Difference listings
===
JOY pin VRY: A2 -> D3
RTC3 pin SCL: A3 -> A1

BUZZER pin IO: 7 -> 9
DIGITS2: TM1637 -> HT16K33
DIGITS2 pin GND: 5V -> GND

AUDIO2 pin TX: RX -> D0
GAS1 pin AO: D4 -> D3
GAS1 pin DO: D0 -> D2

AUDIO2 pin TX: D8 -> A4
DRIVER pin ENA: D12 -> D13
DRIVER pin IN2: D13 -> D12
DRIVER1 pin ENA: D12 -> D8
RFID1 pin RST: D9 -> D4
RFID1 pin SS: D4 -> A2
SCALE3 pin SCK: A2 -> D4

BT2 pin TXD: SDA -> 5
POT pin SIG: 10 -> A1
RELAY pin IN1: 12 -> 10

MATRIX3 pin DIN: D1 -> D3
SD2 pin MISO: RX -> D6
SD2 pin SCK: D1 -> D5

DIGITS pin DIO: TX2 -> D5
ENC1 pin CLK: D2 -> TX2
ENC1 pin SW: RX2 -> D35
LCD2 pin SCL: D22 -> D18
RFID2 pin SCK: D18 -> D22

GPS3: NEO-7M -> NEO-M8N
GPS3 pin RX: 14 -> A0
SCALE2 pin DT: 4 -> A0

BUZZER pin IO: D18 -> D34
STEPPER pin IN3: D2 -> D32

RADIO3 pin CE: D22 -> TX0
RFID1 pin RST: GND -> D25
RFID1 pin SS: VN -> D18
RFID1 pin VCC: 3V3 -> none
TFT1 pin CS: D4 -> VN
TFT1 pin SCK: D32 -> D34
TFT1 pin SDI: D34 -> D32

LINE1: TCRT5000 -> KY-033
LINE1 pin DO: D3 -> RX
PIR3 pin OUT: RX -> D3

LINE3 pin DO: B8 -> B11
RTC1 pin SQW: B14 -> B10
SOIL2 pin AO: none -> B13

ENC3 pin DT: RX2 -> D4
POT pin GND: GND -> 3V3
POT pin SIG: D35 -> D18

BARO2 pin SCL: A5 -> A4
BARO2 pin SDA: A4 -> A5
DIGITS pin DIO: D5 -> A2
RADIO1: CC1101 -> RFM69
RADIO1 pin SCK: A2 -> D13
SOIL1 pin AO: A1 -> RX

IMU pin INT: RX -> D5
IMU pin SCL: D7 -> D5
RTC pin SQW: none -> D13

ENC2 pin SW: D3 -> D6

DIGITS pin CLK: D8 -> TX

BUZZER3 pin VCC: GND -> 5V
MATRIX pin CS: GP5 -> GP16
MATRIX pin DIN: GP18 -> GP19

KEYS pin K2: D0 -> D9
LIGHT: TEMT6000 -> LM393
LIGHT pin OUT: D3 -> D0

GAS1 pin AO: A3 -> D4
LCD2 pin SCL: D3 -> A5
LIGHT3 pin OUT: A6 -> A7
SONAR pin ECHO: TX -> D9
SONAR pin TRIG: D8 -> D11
===
▶ _TASK OBJECTIVE_:
The answer should be nothing more than the lines from the one with "SCALE3 pin SCK: A2 -> D4" through the end of the entries, restated word for word.

▶ _FINISHED TASK_:
SCALE3 pin SCK: A2 -> D4

BT2 pin TXD: SDA -> 5
POT pin SIG: 10 -> A1
RELAY pin IN1: 12 -> 10

MATRIX3 pin DIN: D1 -> D3
SD2 pin MISO: RX -> D6
SD2 pin SCK: D1 -> D5

DIGITS pin DIO: TX2 -> D5
ENC1 pin CLK: D2 -> TX2
ENC1 pin SW: RX2 -> D35
LCD2 pin SCL: D22 -> D18
RFID2 pin SCK: D18 -> D22

GPS3: NEO-7M -> NEO-M8N
GPS3 pin RX: 14 -> A0
SCALE2 pin DT: 4 -> A0

BUZZER pin IO: D18 -> D34
STEPPER pin IN3: D2 -> D32

RADIO3 pin CE: D22 -> TX0
RFID1 pin RST: GND -> D25
RFID1 pin SS: VN -> D18
RFID1 pin VCC: 3V3 -> none
TFT1 pin CS: D4 -> VN
TFT1 pin SCK: D32 -> D34
TFT1 pin SDI: D34 -> D32

LINE1: TCRT5000 -> KY-033
LINE1 pin DO: D3 -> RX
PIR3 pin OUT: RX -> D3

LINE3 pin DO: B8 -> B11
RTC1 pin SQW: B14 -> B10
SOIL2 pin AO: none -> B13

ENC3 pin DT: RX2 -> D4
POT pin GND: GND -> 3V3
POT pin SIG: D35 -> D18

BARO2 pin SCL: A5 -> A4
BARO2 pin SDA: A4 -> A5
DIGITS pin DIO: D5 -> A2
RADIO1: CC1101 -> RFM69
RADIO1 pin SCK: A2 -> D13
SOIL1 pin AO: A1 -> RX

IMU pin INT: RX -> D5
IMU pin SCL: D7 -> D5
RTC pin SQW: none -> D13

ENC2 pin SW: D3 -> D6

DIGITS pin CLK: D8 -> TX

BUZZER3 pin VCC: GND -> 5V
MATRIX pin CS: GP5 -> GP16
MATRIX pin DIN: GP18 -> GP19

KEYS pin K2: D0 -> D9
LIGHT: TEMT6000 -> LM393
LIGHT pin OUT: D3 -> D0

GAS1 pin AO: A3 -> D4
LCD2 pin SCL: D3 -> A5
LIGHT3 pin OUT: A6 -> A7
SONAR pin ECHO: TX -> D9
SONAR pin TRIG: D8 -> D11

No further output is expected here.